● **The problem**
In this exercise, return only the lines that run from the line with "white cutting board 80, 301" to the end of the entries below, both included. Pictures are not copied.

Before-and-after object listings:
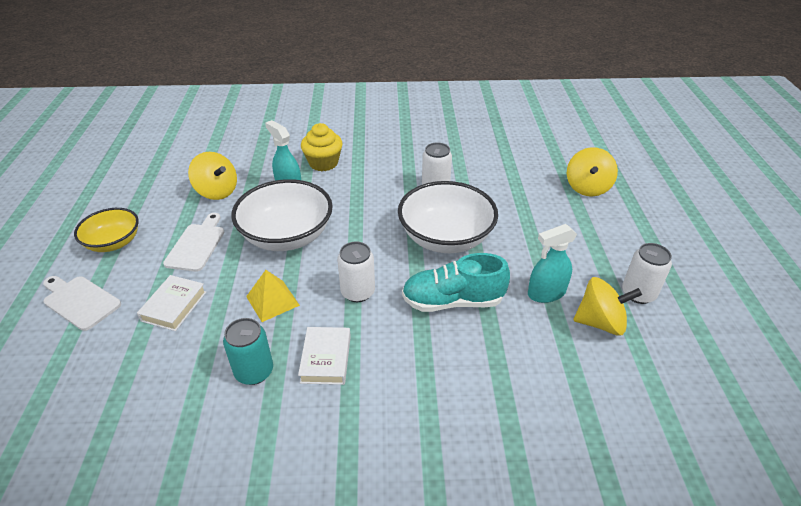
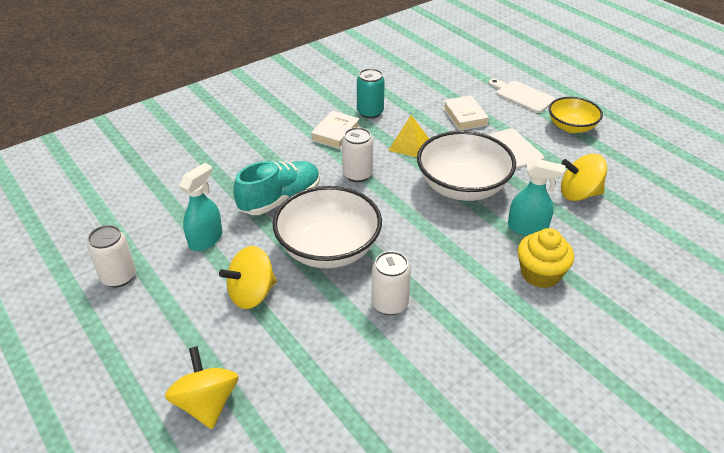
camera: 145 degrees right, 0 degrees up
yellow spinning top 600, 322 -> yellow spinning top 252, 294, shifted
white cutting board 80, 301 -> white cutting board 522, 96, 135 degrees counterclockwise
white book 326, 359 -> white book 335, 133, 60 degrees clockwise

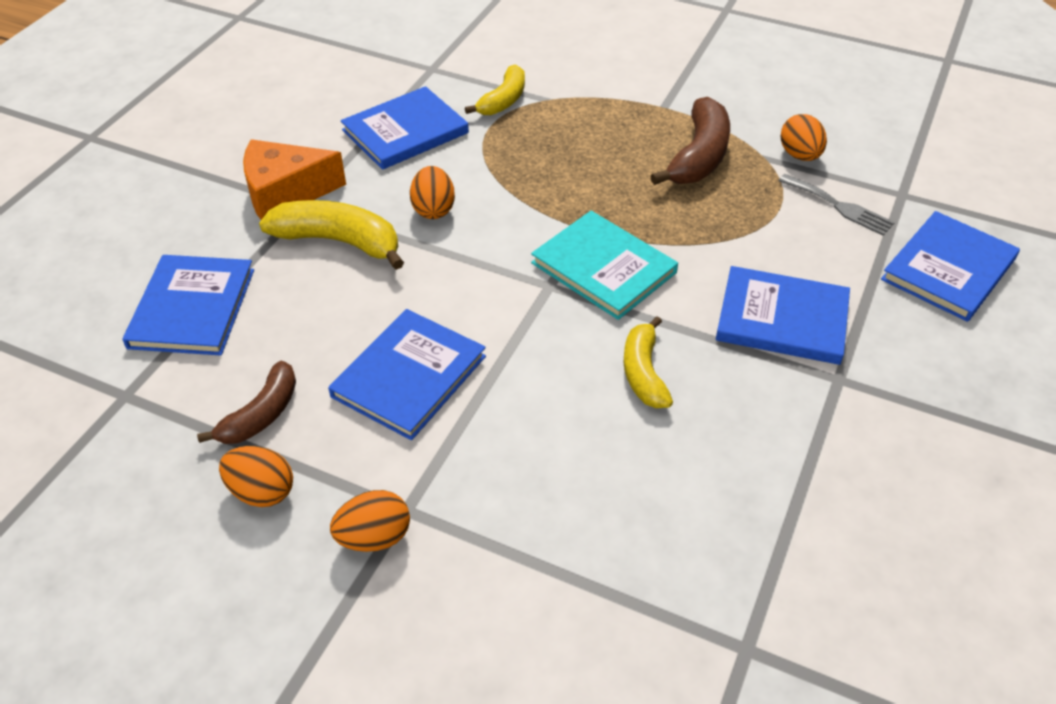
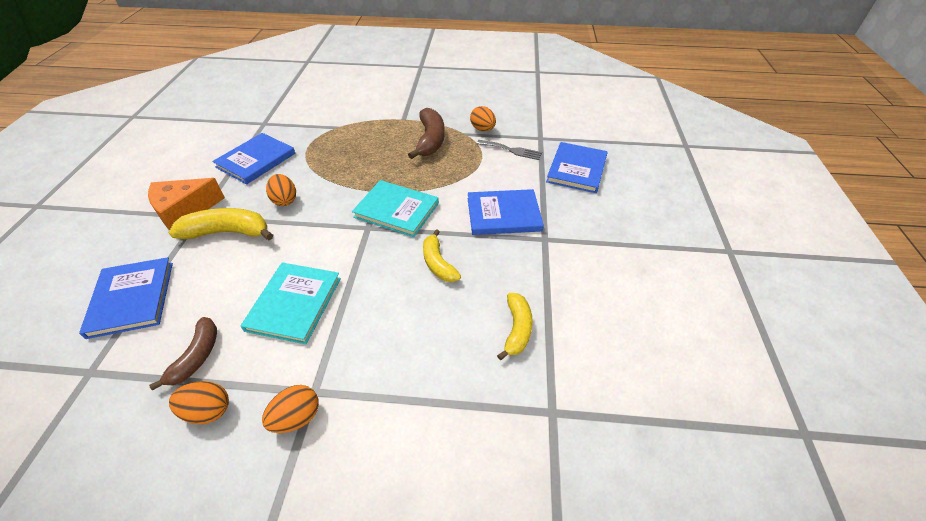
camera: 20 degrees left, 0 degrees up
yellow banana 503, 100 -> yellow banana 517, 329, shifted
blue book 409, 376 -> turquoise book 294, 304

● **Output for this task**
white cutting board 80, 301 -> white cutting board 522, 96, 135 degrees counterclockwise
white book 326, 359 -> white book 335, 133, 60 degrees clockwise

camera: 20 degrees left, 0 degrees up
yellow banana 503, 100 -> yellow banana 517, 329, shifted
blue book 409, 376 -> turquoise book 294, 304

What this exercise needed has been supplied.